**Work to be completed**
Drop every picture, then print the rest of the listing exactly as given.

═══

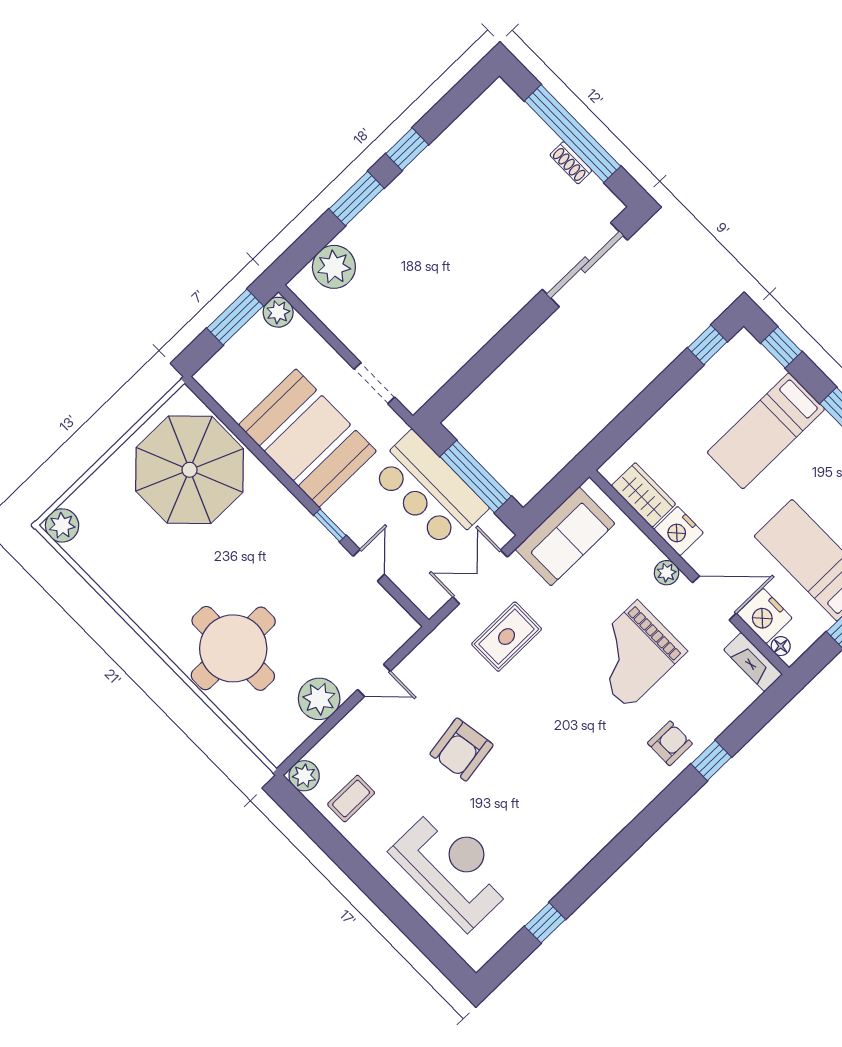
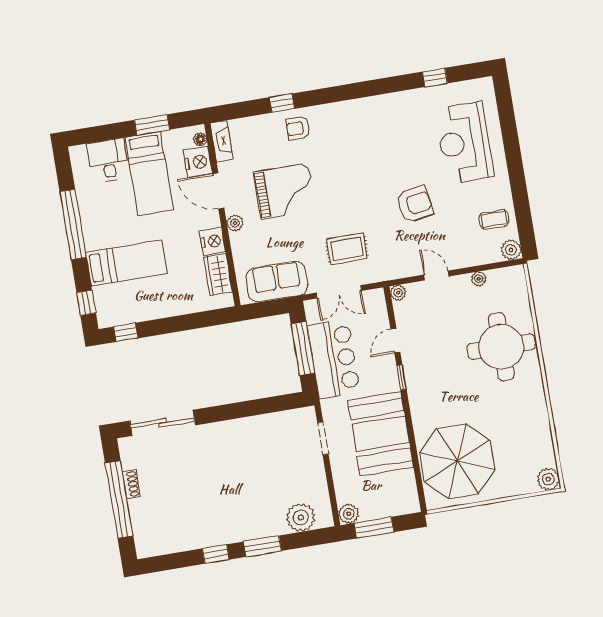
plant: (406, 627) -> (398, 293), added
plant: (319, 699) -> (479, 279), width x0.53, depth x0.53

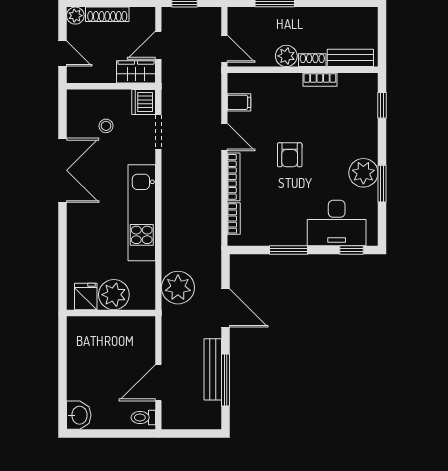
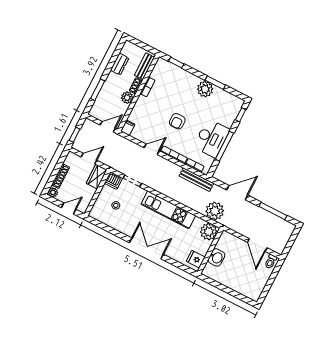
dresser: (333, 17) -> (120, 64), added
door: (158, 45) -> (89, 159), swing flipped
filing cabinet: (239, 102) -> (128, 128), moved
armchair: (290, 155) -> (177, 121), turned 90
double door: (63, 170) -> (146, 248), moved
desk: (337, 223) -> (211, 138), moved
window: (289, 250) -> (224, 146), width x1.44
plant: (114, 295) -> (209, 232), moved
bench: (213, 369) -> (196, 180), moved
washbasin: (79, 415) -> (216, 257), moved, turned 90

═══

**Your response**
plant: (406, 627) -> (398, 293), added
plant: (319, 699) -> (479, 279), width x0.53, depth x0.53

dresser: (333, 17) -> (120, 64), added
door: (158, 45) -> (89, 159), swing flipped
filing cabinet: (239, 102) -> (128, 128), moved
armchair: (290, 155) -> (177, 121), turned 90
double door: (63, 170) -> (146, 248), moved
desk: (337, 223) -> (211, 138), moved
window: (289, 250) -> (224, 146), width x1.44
plant: (114, 295) -> (209, 232), moved
bench: (213, 369) -> (196, 180), moved
washbasin: (79, 415) -> (216, 257), moved, turned 90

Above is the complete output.